__Your objective__.
Your reply should set down word for word each line below from the one with "S201: switch (0V, N4) -> button (0V, N4)" through the final line, both included, but none of the pictures.

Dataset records
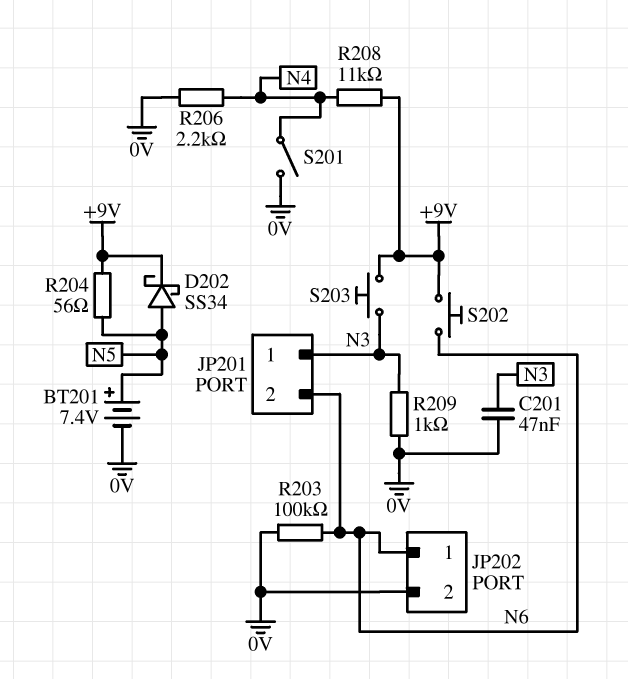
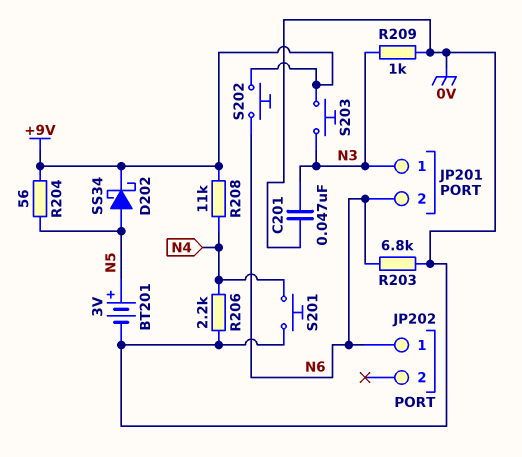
BT201: 7.4V (plus N5, minus 0V) -> 3V (plus N5, minus 0V)
JP202 pin 2: 0V -> none
R203: 100k (0V, N6) -> 6.8k (0V, N6)
S201: switch (0V, N4) -> button (0V, N4)

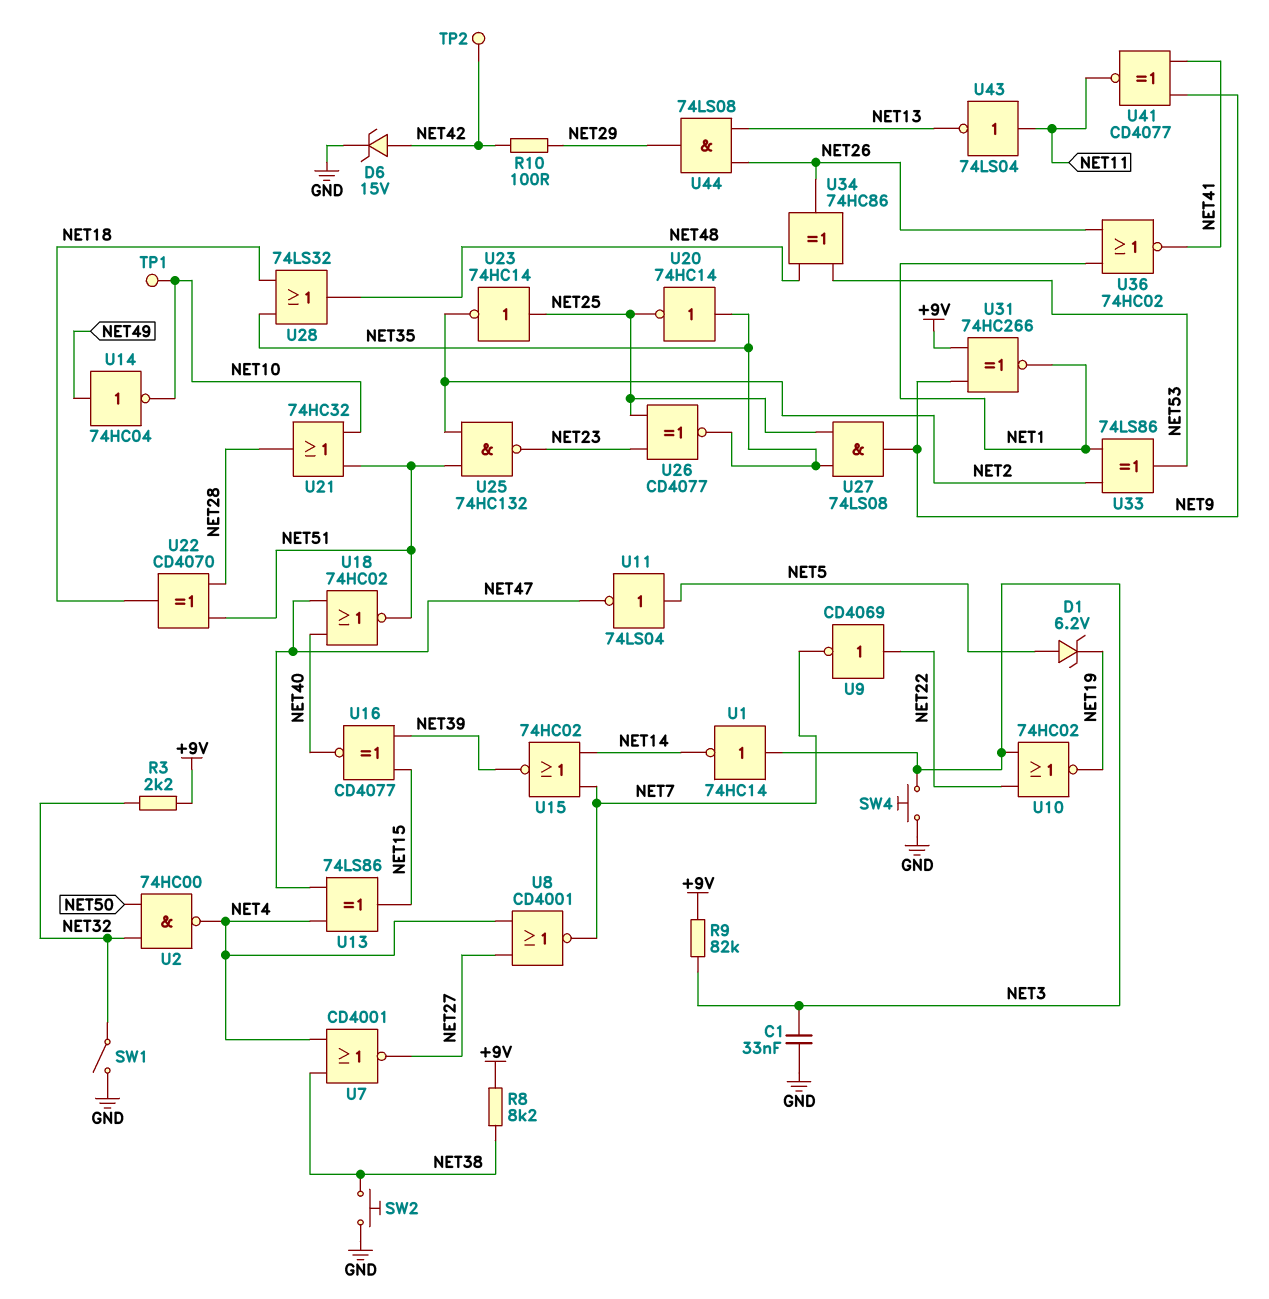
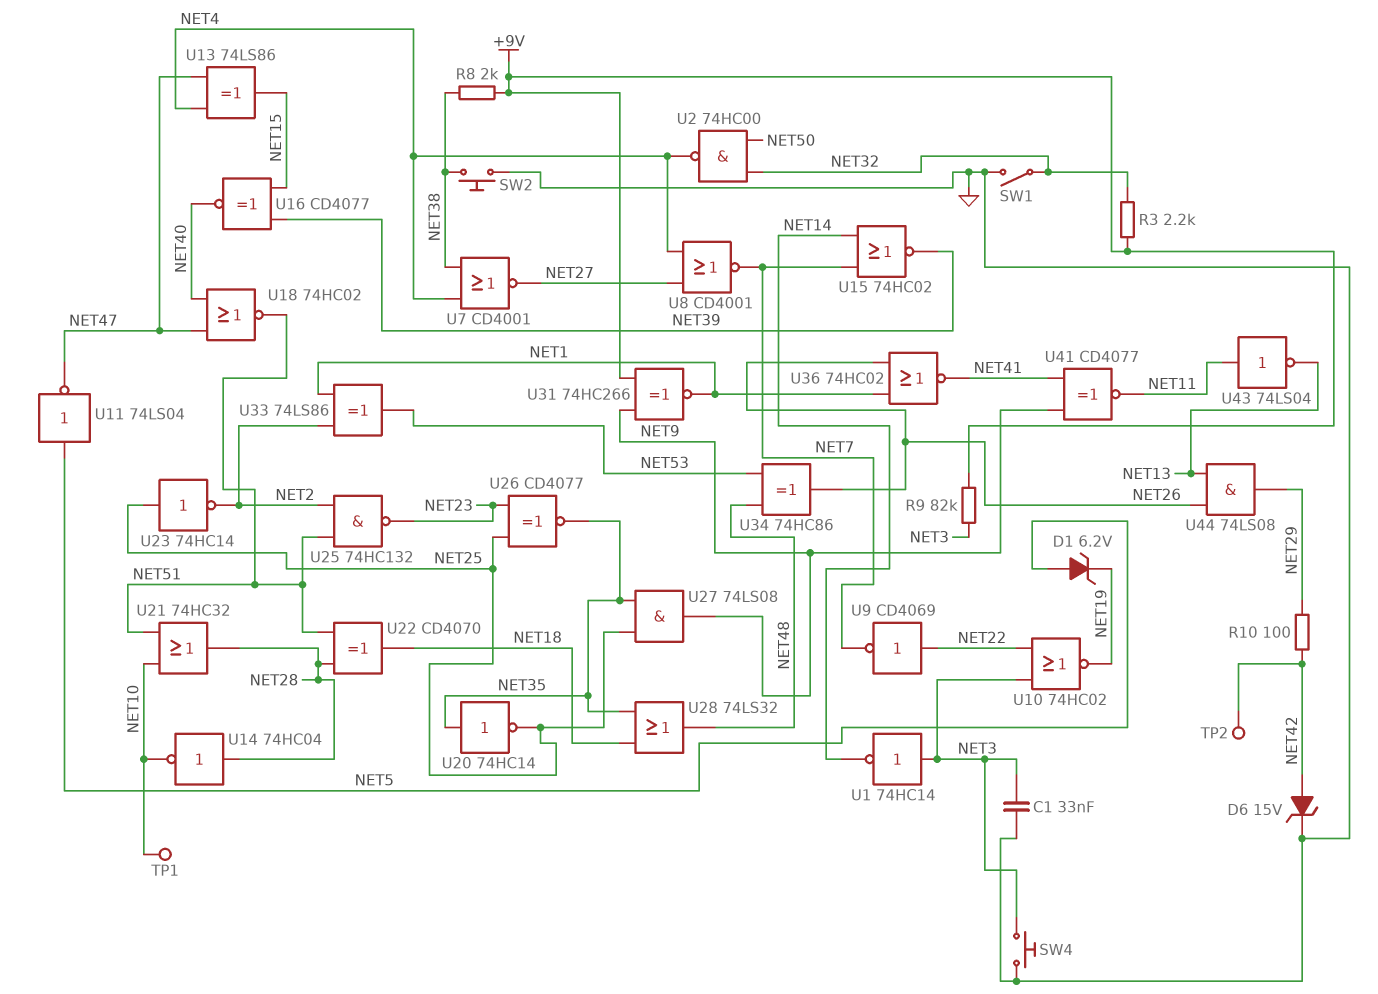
R8: 8.2k (+9V, NET38) -> 2k (+9V, NET38)
U14: NOT 74HC04 (in NET49, out NET10) -> NOT 74HC04 (in NET28, out NET10)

__Reply__.
S201: switch (0V, N4) -> button (0V, N4)

R8: 8.2k (+9V, NET38) -> 2k (+9V, NET38)
U14: NOT 74HC04 (in NET49, out NET10) -> NOT 74HC04 (in NET28, out NET10)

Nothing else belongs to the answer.